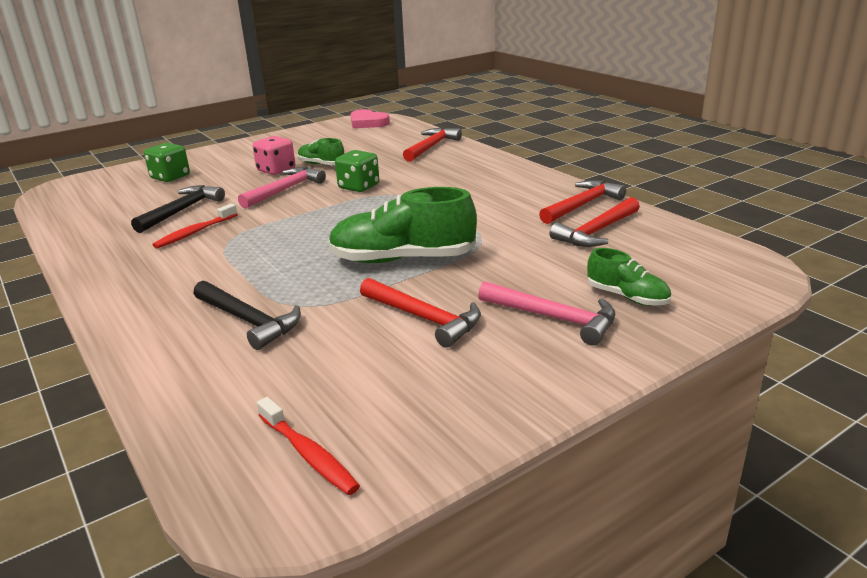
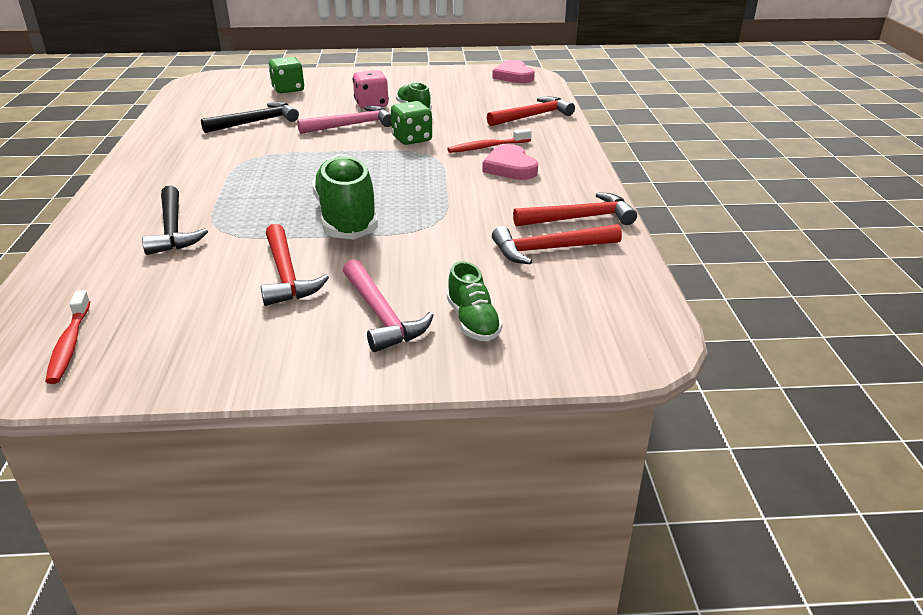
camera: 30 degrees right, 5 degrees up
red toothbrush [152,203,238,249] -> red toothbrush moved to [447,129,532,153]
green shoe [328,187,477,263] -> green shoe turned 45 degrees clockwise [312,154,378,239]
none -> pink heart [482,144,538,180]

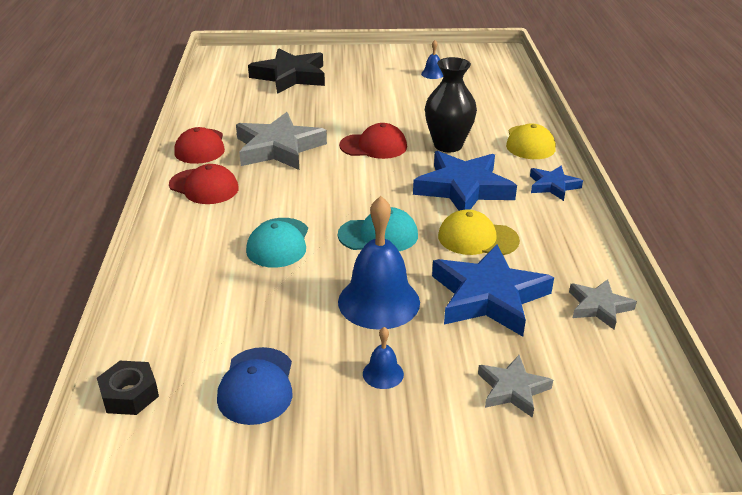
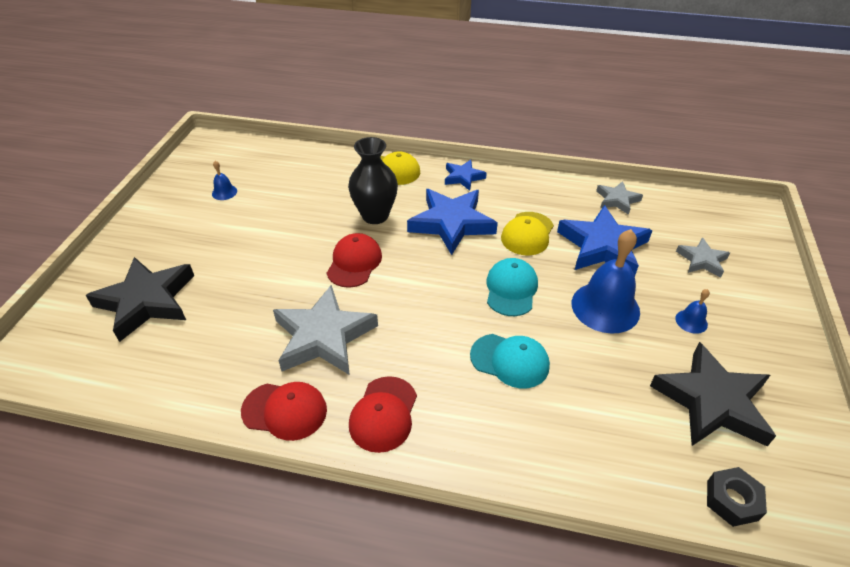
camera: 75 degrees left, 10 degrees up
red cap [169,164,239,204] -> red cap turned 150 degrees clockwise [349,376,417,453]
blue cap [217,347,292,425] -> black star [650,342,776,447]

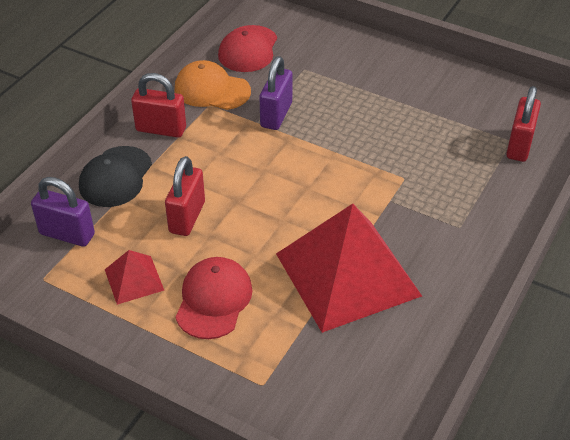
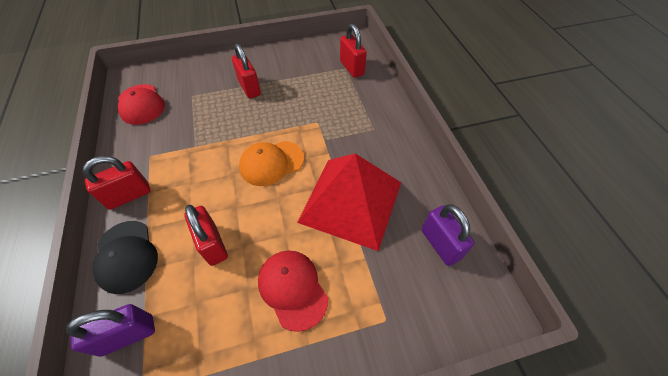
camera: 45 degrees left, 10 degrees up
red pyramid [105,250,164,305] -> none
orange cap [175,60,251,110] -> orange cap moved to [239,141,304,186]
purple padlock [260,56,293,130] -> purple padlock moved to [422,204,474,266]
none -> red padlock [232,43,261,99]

■ WORK REQUIRED ■
Without the pictures, reproduce each line from the one containing "camera: 75 degrees left, 10 degrees up" through the last line of the material above, both of those lines included.

■ SOLVED EXERCISE ■
camera: 75 degrees left, 10 degrees up
red cap [169,164,239,204] -> red cap turned 150 degrees clockwise [349,376,417,453]
blue cap [217,347,292,425] -> black star [650,342,776,447]

camera: 45 degrees left, 10 degrees up
red pyramid [105,250,164,305] -> none
orange cap [175,60,251,110] -> orange cap moved to [239,141,304,186]
purple padlock [260,56,293,130] -> purple padlock moved to [422,204,474,266]
none -> red padlock [232,43,261,99]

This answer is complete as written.